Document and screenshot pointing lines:

******

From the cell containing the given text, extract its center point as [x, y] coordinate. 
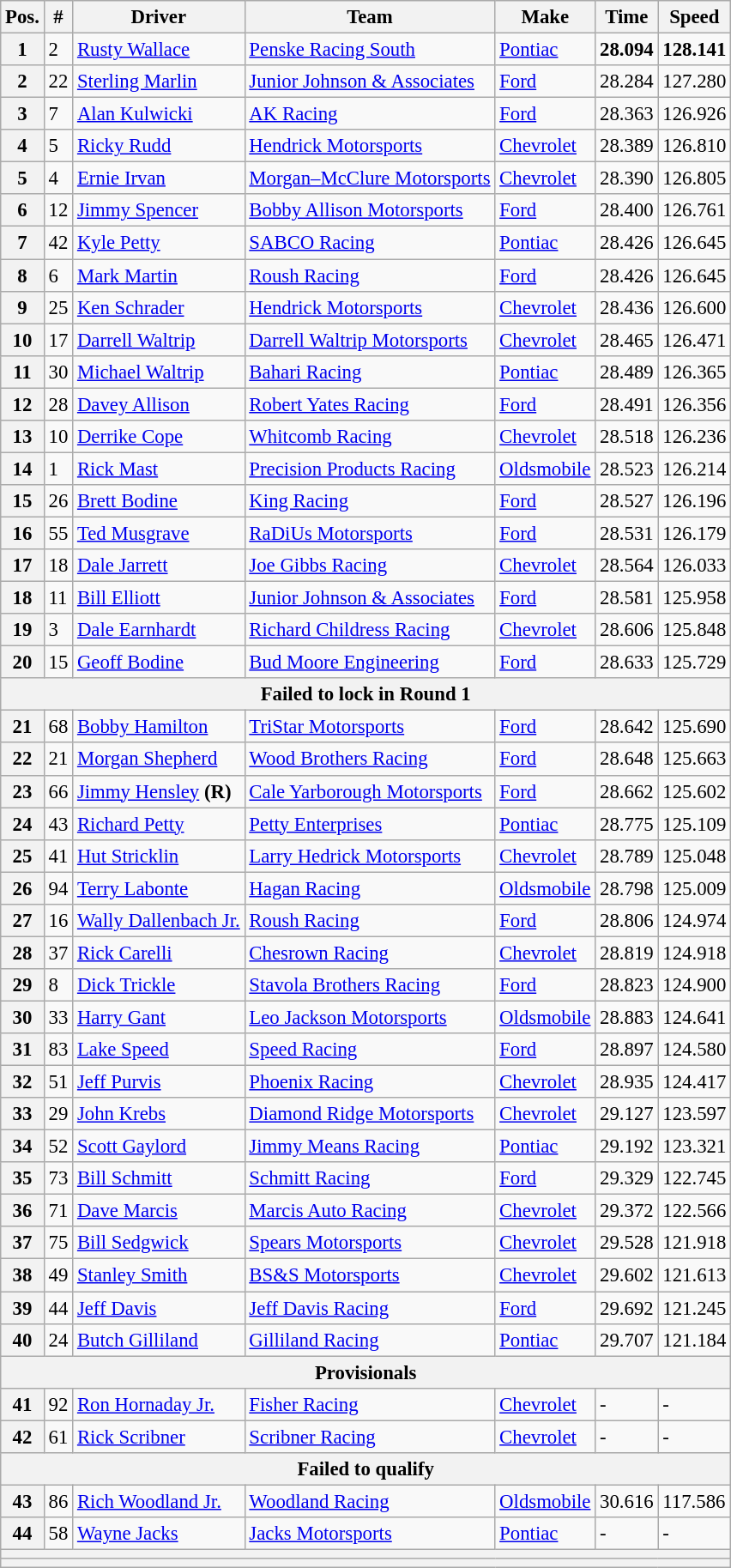
34 [22, 1146]
35 [22, 1178]
Phoenix Racing [370, 1082]
29.602 [626, 1275]
28.648 [626, 759]
Dale Earnhardt [159, 630]
Whitcomb Racing [370, 437]
Butch Gilliland [159, 1339]
Ted Musgrave [159, 533]
39 [22, 1308]
Robert Yates Racing [370, 404]
9 [22, 307]
Leo Jackson Motorsports [370, 1017]
Bill Sedgwick [159, 1243]
Ricky Rudd [159, 146]
28.935 [626, 1082]
28.094 [626, 50]
28.523 [626, 468]
66 [58, 791]
124.580 [695, 1049]
AK Racing [370, 114]
125.048 [695, 855]
Rusty Wallace [159, 50]
126.805 [695, 178]
28.518 [626, 437]
14 [22, 468]
Sterling Marlin [159, 82]
29.329 [626, 1178]
30.616 [626, 1501]
126.033 [695, 565]
29.528 [626, 1243]
Joe Gibbs Racing [370, 565]
Speed Racing [370, 1049]
124.900 [695, 985]
Marcis Auto Racing [370, 1211]
36 [22, 1211]
28.389 [626, 146]
92 [58, 1404]
Jimmy Spencer [159, 210]
Jacks Motorsports [370, 1533]
Team [370, 17]
126.761 [695, 210]
Make [546, 17]
121.918 [695, 1243]
Dave Marcis [159, 1211]
Provisionals [366, 1372]
Diamond Ridge Motorsports [370, 1114]
51 [58, 1082]
28.436 [626, 307]
125.958 [695, 598]
Darrell Waltrip [159, 340]
Brett Bodine [159, 501]
127.280 [695, 82]
28.662 [626, 791]
Bobby Hamilton [159, 727]
Alan Kulwicki [159, 114]
126.365 [695, 372]
32 [22, 1082]
126.179 [695, 533]
Woodland Racing [370, 1501]
Time [626, 17]
20 [22, 662]
Failed to lock in Round 1 [366, 694]
Pos. [22, 17]
121.613 [695, 1275]
Spears Motorsports [370, 1243]
126.926 [695, 114]
Larry Hedrick Motorsports [370, 855]
94 [58, 888]
28.581 [626, 598]
126.810 [695, 146]
28.400 [626, 210]
28.363 [626, 114]
Morgan–McClure Motorsports [370, 178]
Ken Schrader [159, 307]
71 [58, 1211]
28.489 [626, 372]
28.642 [626, 727]
Stavola Brothers Racing [370, 985]
Rick Scribner [159, 1436]
121.245 [695, 1308]
Wally Dallenbach Jr. [159, 921]
Ernie Irvan [159, 178]
Schmitt Racing [370, 1178]
Darrell Waltrip Motorsports [370, 340]
86 [58, 1501]
123.597 [695, 1114]
Gilliland Racing [370, 1339]
Ron Hornaday Jr. [159, 1404]
52 [58, 1146]
Hut Stricklin [159, 855]
Terry Labonte [159, 888]
TriStar Motorsports [370, 727]
# [58, 17]
Bahari Racing [370, 372]
40 [22, 1339]
126.214 [695, 468]
28.606 [626, 630]
58 [58, 1533]
Morgan Shepherd [159, 759]
Scribner Racing [370, 1436]
Fisher Racing [370, 1404]
Rick Carelli [159, 952]
Bud Moore Engineering [370, 662]
John Krebs [159, 1114]
Derrike Cope [159, 437]
75 [58, 1243]
28.798 [626, 888]
123.321 [695, 1146]
28.465 [626, 340]
126.600 [695, 307]
28.633 [626, 662]
126.356 [695, 404]
Michael Waltrip [159, 372]
Bill Elliott [159, 598]
Davey Allison [159, 404]
27 [22, 921]
117.586 [695, 1501]
125.009 [695, 888]
28.823 [626, 985]
38 [22, 1275]
126.196 [695, 501]
28.883 [626, 1017]
Dale Jarrett [159, 565]
125.663 [695, 759]
31 [22, 1049]
124.417 [695, 1082]
125.109 [695, 824]
Jimmy Hensley (R) [159, 791]
28.775 [626, 824]
122.745 [695, 1178]
29.127 [626, 1114]
124.974 [695, 921]
55 [58, 533]
Failed to qualify [366, 1469]
29.372 [626, 1211]
83 [58, 1049]
61 [58, 1436]
Geoff Bodine [159, 662]
68 [58, 727]
28.531 [626, 533]
124.918 [695, 952]
RaDiUs Motorsports [370, 533]
122.566 [695, 1211]
Penske Racing South [370, 50]
19 [22, 630]
Bobby Allison Motorsports [370, 210]
121.184 [695, 1339]
73 [58, 1178]
Jeff Davis Racing [370, 1308]
Dick Trickle [159, 985]
Cale Yarborough Motorsports [370, 791]
Mark Martin [159, 275]
125.729 [695, 662]
Kyle Petty [159, 243]
28.491 [626, 404]
Petty Enterprises [370, 824]
Precision Products Racing [370, 468]
Bill Schmitt [159, 1178]
28.564 [626, 565]
Hagan Racing [370, 888]
29.192 [626, 1146]
Harry Gant [159, 1017]
Richard Petty [159, 824]
124.641 [695, 1017]
28.390 [626, 178]
Jeff Purvis [159, 1082]
Richard Childress Racing [370, 630]
13 [22, 437]
Lake Speed [159, 1049]
28.527 [626, 501]
Driver [159, 17]
Scott Gaylord [159, 1146]
Wayne Jacks [159, 1533]
23 [22, 791]
126.471 [695, 340]
28.819 [626, 952]
Speed [695, 17]
125.690 [695, 727]
Jimmy Means Racing [370, 1146]
125.848 [695, 630]
King Racing [370, 501]
125.602 [695, 791]
28.284 [626, 82]
Rich Woodland Jr. [159, 1501]
SABCO Racing [370, 243]
28.789 [626, 855]
126.236 [695, 437]
28.897 [626, 1049]
Chesrown Racing [370, 952]
Jeff Davis [159, 1308]
49 [58, 1275]
Rick Mast [159, 468]
29.692 [626, 1308]
Stanley Smith [159, 1275]
29.707 [626, 1339]
BS&S Motorsports [370, 1275]
Wood Brothers Racing [370, 759]
128.141 [695, 50]
28.806 [626, 921]
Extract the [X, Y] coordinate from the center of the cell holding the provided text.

******

PROBLEM DETAILS: Repeat only the lines beginning with the one containing "34 [22, 1146]" and ending after the one containing "28.523 [626, 468]", changing every "Racing" to "Racing Team" and leaving the rest untouched.

CORRECT RESPONSE:
34 [22, 1146]
35 [22, 1178]
Phoenix Racing Team [370, 1082]
29.602 [626, 1275]
28.648 [626, 759]
Dale Earnhardt [159, 630]
Whitcomb Racing Team [370, 437]
Butch Gilliland [159, 1339]
Ted Musgrave [159, 533]
39 [22, 1308]
Robert Yates Racing Team [370, 404]
9 [22, 307]
Leo Jackson Motorsports [370, 1017]
Bill Sedgwick [159, 1243]
Ricky Rudd [159, 146]
28.935 [626, 1082]
28.094 [626, 50]
28.523 [626, 468]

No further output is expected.